■ **BRIEF**
Each entry below is to be written out exactly, and the pictures are to be left out.

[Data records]
>>>

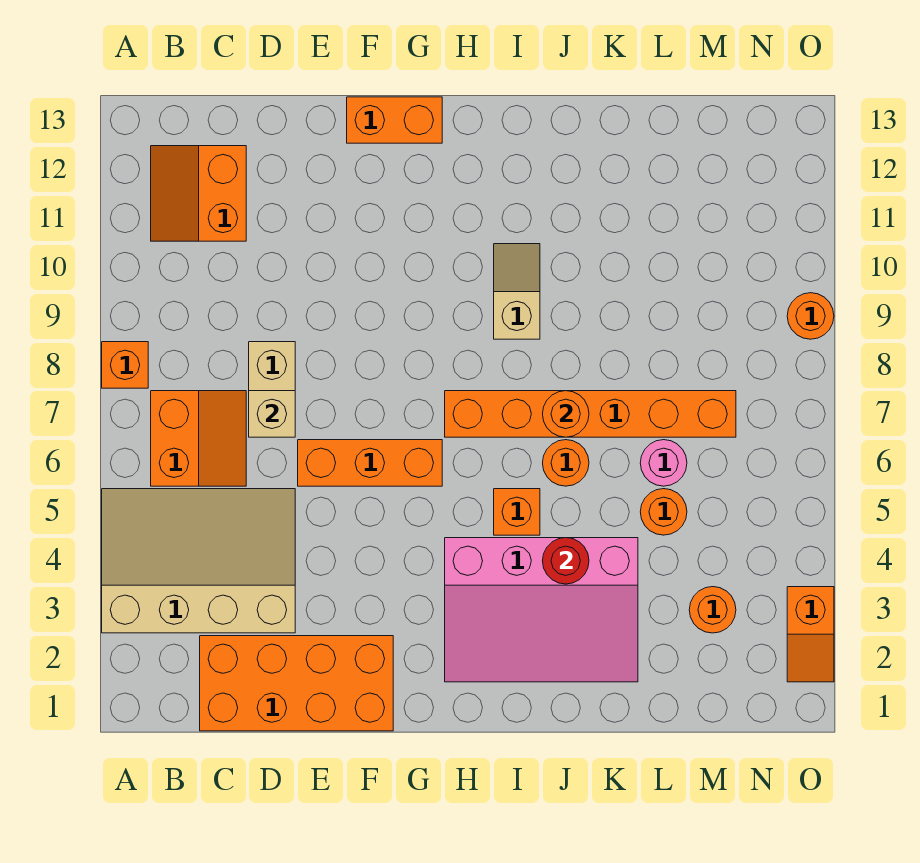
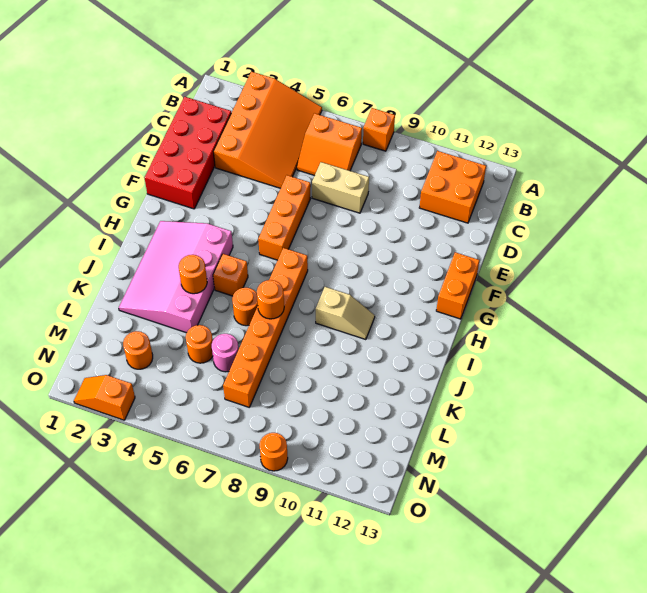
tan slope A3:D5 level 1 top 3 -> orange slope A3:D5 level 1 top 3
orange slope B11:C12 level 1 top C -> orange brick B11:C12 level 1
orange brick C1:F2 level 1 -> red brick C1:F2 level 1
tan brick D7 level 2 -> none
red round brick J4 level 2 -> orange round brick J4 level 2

<<<

■ **RESPONSE AREA**
tan slope A3:D5 level 1 top 3 -> orange slope A3:D5 level 1 top 3
orange slope B11:C12 level 1 top C -> orange brick B11:C12 level 1
orange brick C1:F2 level 1 -> red brick C1:F2 level 1
tan brick D7 level 2 -> none
red round brick J4 level 2 -> orange round brick J4 level 2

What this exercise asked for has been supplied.